EXERCISE DETAILS => Extract every line of the records below that contains the word "italic". Letter case matters.

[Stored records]
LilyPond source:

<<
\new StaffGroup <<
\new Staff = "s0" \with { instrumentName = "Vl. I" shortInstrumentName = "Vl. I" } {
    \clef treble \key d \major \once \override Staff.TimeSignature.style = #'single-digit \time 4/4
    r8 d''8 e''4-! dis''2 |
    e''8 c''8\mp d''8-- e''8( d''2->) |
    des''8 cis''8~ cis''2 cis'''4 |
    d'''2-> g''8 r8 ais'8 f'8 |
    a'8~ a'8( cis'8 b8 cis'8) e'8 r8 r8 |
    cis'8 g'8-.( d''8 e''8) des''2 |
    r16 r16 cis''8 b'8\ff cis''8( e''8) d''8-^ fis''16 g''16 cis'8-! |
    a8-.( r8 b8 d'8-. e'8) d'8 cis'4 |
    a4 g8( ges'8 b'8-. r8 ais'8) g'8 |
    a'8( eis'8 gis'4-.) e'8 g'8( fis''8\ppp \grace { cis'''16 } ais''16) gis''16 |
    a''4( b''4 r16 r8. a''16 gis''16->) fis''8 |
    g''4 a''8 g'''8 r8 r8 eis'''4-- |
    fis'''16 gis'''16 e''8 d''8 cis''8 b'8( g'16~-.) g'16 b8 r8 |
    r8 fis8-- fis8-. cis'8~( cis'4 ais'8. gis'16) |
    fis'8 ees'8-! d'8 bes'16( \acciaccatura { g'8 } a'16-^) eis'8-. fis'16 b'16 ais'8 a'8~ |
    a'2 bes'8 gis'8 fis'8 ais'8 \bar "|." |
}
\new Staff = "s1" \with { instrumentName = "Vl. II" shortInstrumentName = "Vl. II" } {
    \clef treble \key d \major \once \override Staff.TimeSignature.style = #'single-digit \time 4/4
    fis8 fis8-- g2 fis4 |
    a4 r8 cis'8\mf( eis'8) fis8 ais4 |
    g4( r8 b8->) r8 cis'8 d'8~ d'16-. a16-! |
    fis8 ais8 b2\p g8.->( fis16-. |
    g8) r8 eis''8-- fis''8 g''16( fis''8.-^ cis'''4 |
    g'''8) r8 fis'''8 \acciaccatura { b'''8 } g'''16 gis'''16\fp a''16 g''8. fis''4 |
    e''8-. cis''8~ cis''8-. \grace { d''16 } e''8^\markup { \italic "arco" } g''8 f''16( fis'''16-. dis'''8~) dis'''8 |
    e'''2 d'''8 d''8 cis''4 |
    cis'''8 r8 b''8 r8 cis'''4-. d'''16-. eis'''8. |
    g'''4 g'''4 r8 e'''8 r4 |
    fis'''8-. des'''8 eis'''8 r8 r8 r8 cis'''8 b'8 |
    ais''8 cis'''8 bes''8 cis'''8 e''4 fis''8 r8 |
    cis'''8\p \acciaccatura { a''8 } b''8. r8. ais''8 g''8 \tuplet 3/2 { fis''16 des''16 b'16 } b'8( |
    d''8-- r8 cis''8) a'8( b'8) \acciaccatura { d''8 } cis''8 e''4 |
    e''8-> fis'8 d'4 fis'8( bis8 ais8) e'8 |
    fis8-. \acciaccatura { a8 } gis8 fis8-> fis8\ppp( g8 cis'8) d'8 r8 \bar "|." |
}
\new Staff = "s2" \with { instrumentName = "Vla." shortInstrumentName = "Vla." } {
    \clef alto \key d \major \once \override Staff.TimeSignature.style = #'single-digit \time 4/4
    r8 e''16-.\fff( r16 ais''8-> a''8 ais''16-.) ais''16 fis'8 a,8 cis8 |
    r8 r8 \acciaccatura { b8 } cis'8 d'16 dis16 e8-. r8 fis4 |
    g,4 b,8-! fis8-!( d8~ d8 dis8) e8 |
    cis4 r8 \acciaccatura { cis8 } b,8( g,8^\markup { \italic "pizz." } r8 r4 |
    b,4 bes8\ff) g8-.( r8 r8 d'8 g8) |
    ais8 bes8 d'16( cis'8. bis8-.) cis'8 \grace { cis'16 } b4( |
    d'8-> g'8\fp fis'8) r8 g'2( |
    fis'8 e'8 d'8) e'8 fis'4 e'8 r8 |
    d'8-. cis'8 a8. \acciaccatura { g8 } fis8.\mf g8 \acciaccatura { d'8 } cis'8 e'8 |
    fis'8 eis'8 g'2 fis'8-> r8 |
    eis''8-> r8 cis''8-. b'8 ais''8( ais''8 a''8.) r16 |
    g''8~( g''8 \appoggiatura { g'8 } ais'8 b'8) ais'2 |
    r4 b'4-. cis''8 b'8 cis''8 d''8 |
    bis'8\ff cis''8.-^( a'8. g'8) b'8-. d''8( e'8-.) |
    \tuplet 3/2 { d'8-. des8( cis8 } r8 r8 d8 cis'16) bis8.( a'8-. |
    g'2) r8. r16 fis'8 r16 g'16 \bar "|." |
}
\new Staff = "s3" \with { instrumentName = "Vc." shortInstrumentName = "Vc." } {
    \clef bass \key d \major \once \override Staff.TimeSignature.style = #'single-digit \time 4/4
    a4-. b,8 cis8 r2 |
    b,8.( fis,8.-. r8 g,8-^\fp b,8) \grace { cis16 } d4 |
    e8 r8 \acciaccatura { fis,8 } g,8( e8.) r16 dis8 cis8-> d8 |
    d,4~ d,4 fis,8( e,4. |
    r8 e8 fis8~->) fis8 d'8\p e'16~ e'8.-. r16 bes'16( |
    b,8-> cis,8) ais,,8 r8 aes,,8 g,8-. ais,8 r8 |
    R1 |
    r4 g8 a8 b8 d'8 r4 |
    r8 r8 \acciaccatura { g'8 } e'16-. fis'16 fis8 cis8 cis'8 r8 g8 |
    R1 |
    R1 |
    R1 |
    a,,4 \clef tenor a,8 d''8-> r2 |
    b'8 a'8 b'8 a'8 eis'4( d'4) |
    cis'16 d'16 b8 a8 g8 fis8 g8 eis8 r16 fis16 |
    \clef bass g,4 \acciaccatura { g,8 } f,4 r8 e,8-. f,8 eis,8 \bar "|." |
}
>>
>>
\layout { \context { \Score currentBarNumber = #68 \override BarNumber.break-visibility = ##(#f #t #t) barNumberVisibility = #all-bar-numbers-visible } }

ANSWER IN FULL =>
    e''8-. cis''8~ cis''8-. \grace { d''16 } e''8^\markup { \italic "arco" } g''8 f''16( fis'''16-. dis'''8~) dis'''8 |
    cis4 r8 \acciaccatura { cis8 } b,8( g,8^\markup { \italic "pizz." } r8 r4 |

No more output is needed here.